-- ACTIVITY --
Your task is to transcribe the lines from the start of the data below through the line containing "grey cupcake [490,467,526,507]", inclusive, exactly as they stand and without the pictures.
Top of SUPPLIED RECORDS
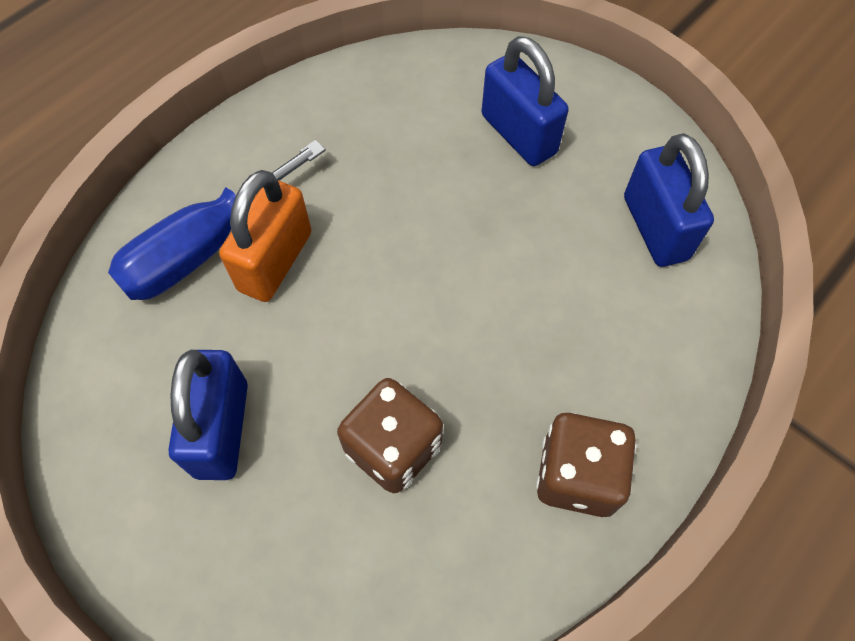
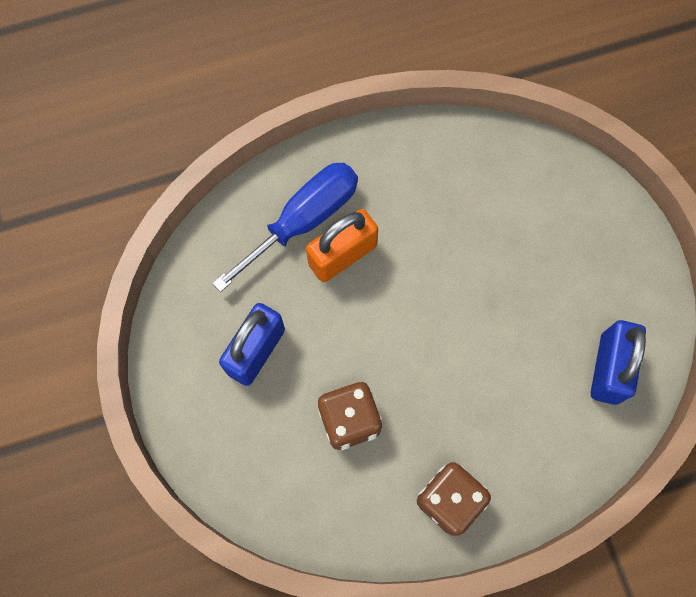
camera: 30 degrees right, 10 degrees up
blue screwdriver [108,140,326,300] -> blue screwdriver turned 150 degrees clockwise [212,163,358,292]
blue padlock [482,36,569,166] -> none

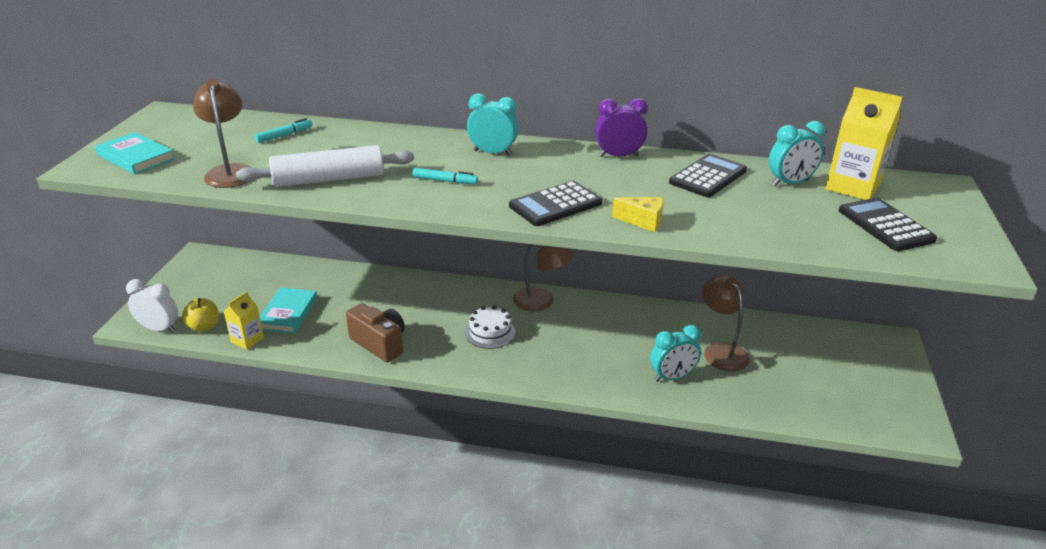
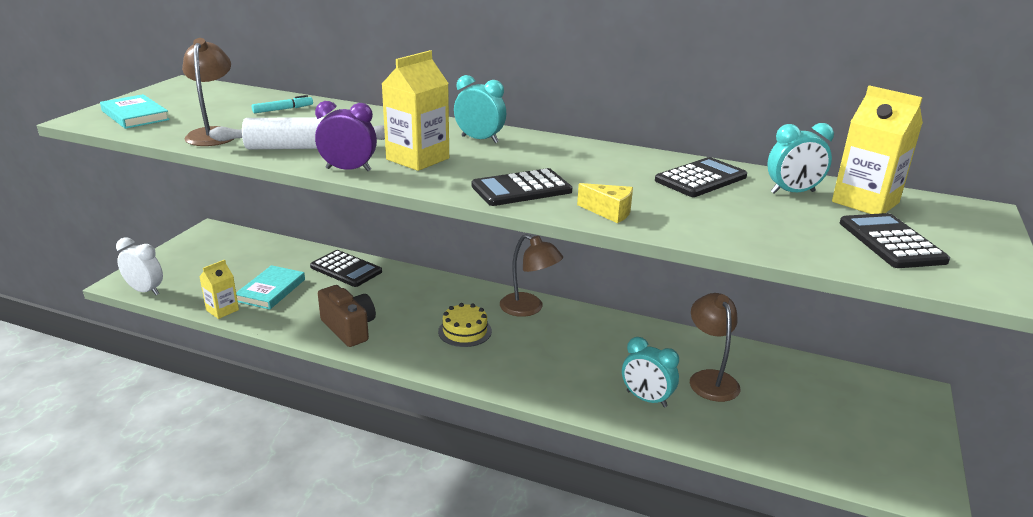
camera: 10 degrees right, 5 degrees down
yellow apple [182,298,219,332] -> none
turquoise marker [412,168,478,184] -> yellow carton [382,50,449,171]
white cake [465,306,515,349] -> yellow cake [438,303,492,347]
purple clock [595,98,648,157] -> purple clock moved to [315,101,377,171]
turquoise clock [650,325,701,382] -> turquoise clock turned 45 degrees clockwise [622,337,679,407]
none -> black calculator [310,250,382,287]

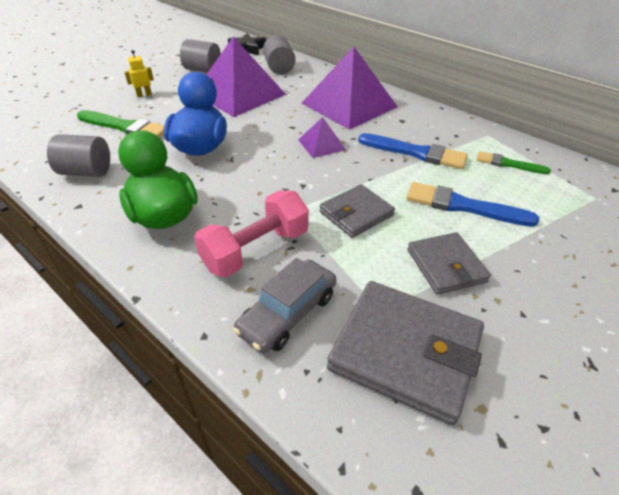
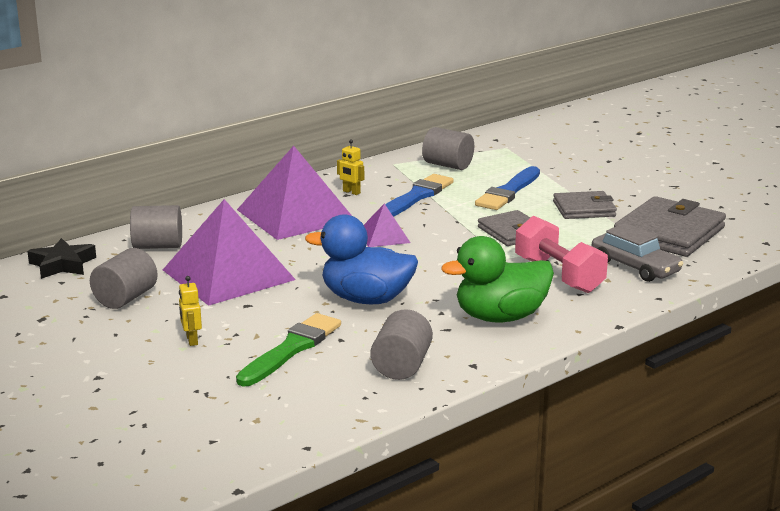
camera: 80 degrees left, 20 degrees down
green brush [477,151,551,174] -> grey cylinder [422,127,474,170]
none -> yellow robot [337,139,364,195]

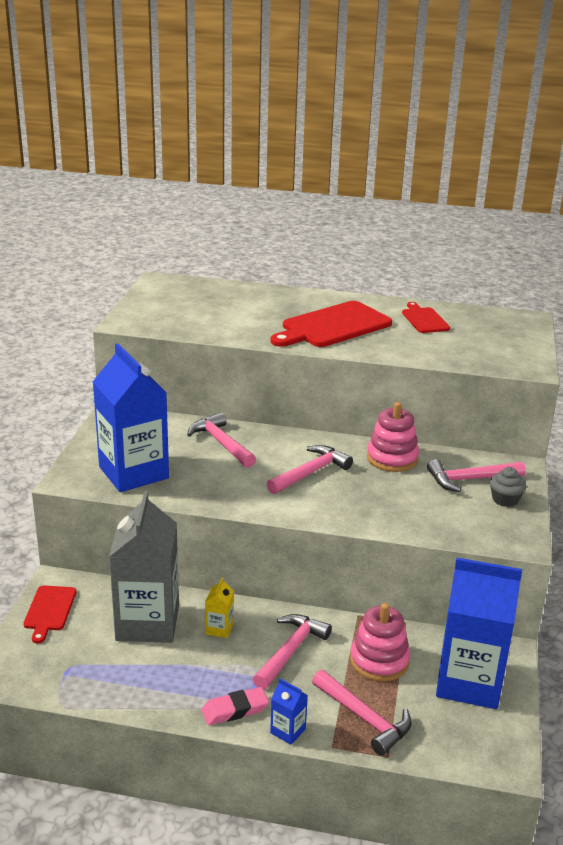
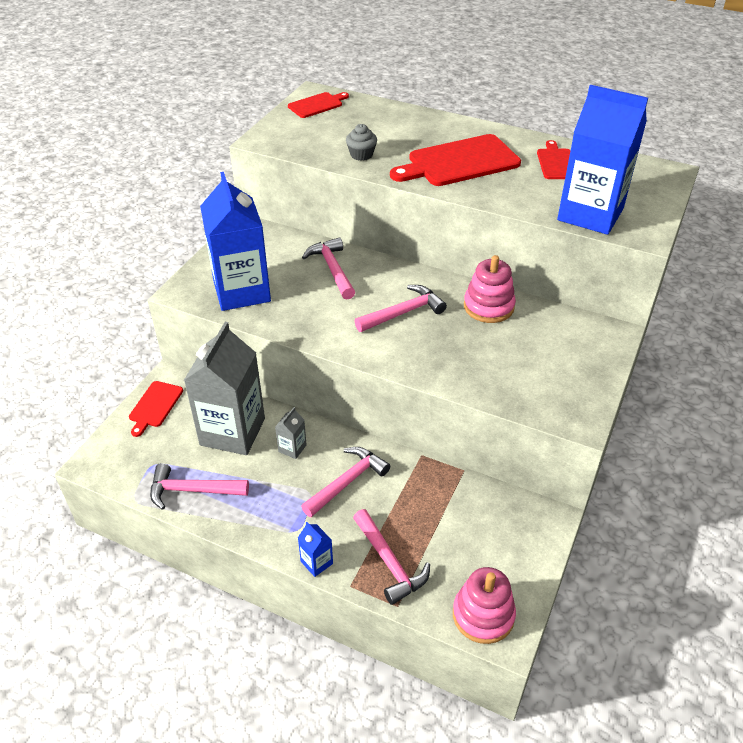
camera: 15 degrees right, 15 degrees up
pink eraser [202,687,269,725] -> none
yellow carton [205,577,234,638] -> grey carton [275,407,307,459]
pink stacking toy [350,603,410,682] -> pink stacking toy moved to [453,567,516,644]
pink hammer [427,459,526,492] -> pink hammer moved to [150,463,249,510]
blue carton [436,558,522,709] -> blue carton moved to [557,85,648,235]
grey cupcake [490,467,526,507] -> grey cupcake moved to [346,124,377,161]
none -> red cutting board [288,92,349,118]

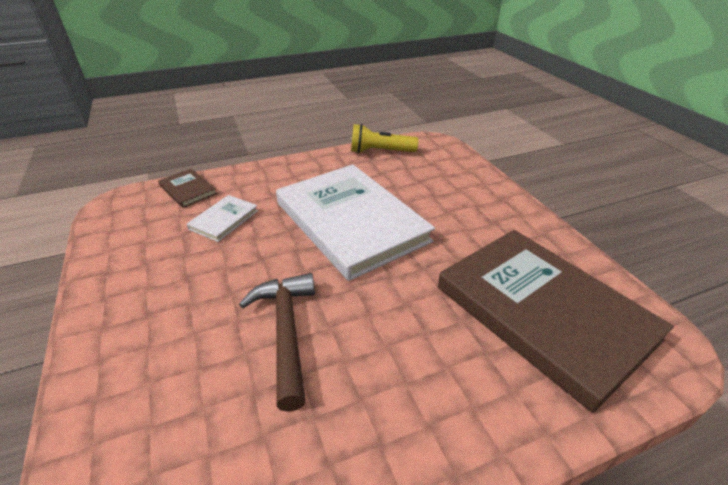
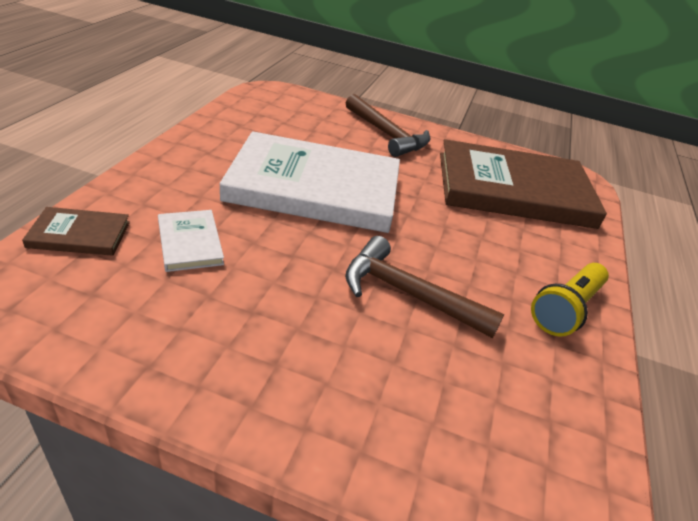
camera: 55 degrees left, 0 degrees up
yellow flashlight [351,124,418,153] -> yellow flashlight moved to [531,263,609,337]
none -> brown hammer [346,94,431,157]

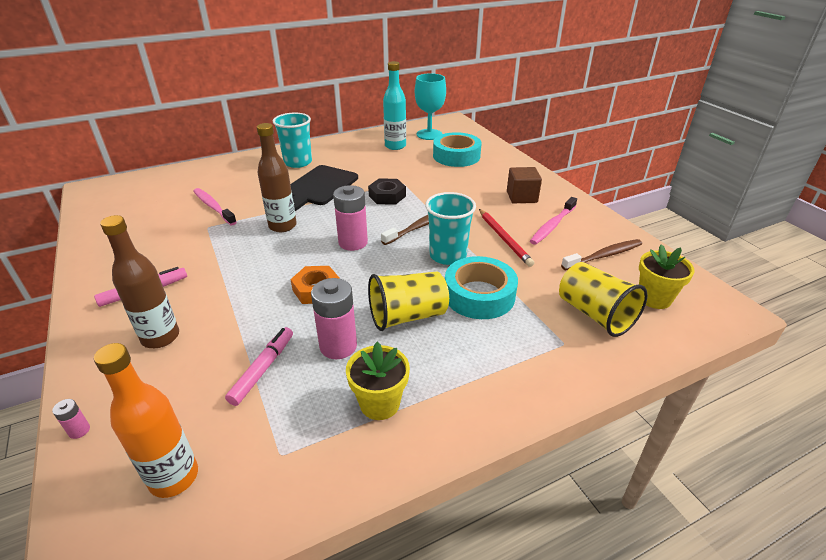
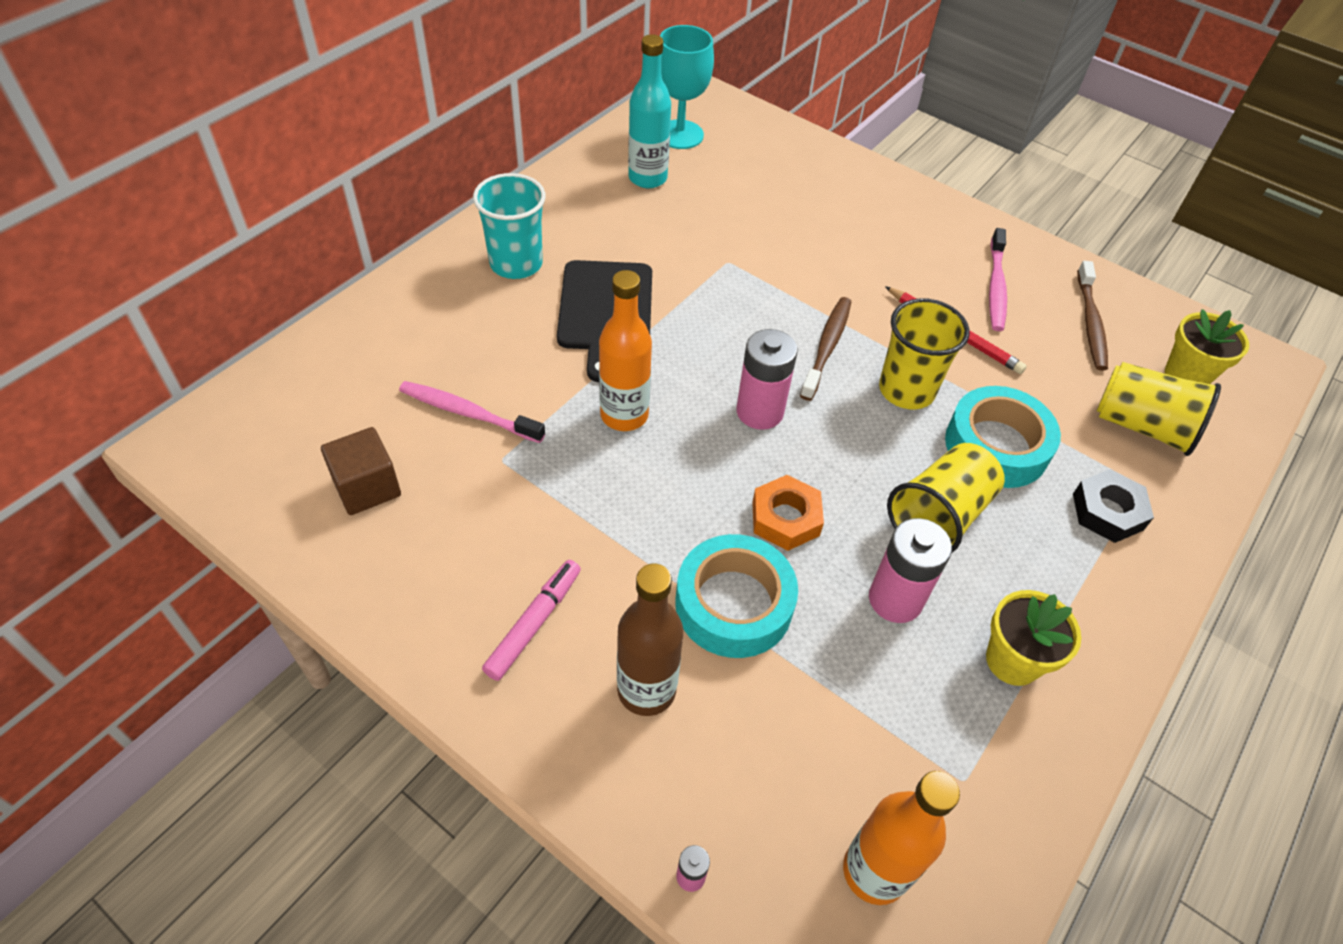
camera: 30 degrees left, 15 degrees up
pink marker [225,327,293,406] -> none
brown bottle [257,123,297,232] -> orange bottle [599,270,652,431]
black nut [368,179,406,204] -> black nut moved to [1073,469,1154,543]
turquoise cup [425,192,476,265] -> yellow cup [879,298,970,409]
turquoise tape [433,132,482,167] -> turquoise tape moved to [675,534,798,658]
brown cube [507,167,542,203] -> brown cube moved to [321,427,401,515]
brown toothbrush [561,239,642,270] -> brown toothbrush turned 150 degrees clockwise [1077,261,1108,371]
Bottom of SUPPLIED RECORDS
-- ANSWER TO THIS EXERCISE --
camera: 30 degrees right, 10 degrees up
blue screwdriver [108,140,326,300] -> blue screwdriver turned 150 degrees clockwise [212,163,358,292]
blue padlock [482,36,569,166] -> none

camera: 10 degrees right, 5 degrees down
yellow apple [182,298,219,332] -> none
turquoise marker [412,168,478,184] -> yellow carton [382,50,449,171]
white cake [465,306,515,349] -> yellow cake [438,303,492,347]
purple clock [595,98,648,157] -> purple clock moved to [315,101,377,171]
turquoise clock [650,325,701,382] -> turquoise clock turned 45 degrees clockwise [622,337,679,407]
none -> black calculator [310,250,382,287]

camera: 80 degrees left, 20 degrees down
green brush [477,151,551,174] -> grey cylinder [422,127,474,170]
none -> yellow robot [337,139,364,195]

camera: 15 degrees right, 15 degrees up
pink eraser [202,687,269,725] -> none
yellow carton [205,577,234,638] -> grey carton [275,407,307,459]
pink stacking toy [350,603,410,682] -> pink stacking toy moved to [453,567,516,644]
pink hammer [427,459,526,492] -> pink hammer moved to [150,463,249,510]
blue carton [436,558,522,709] -> blue carton moved to [557,85,648,235]
grey cupcake [490,467,526,507] -> grey cupcake moved to [346,124,377,161]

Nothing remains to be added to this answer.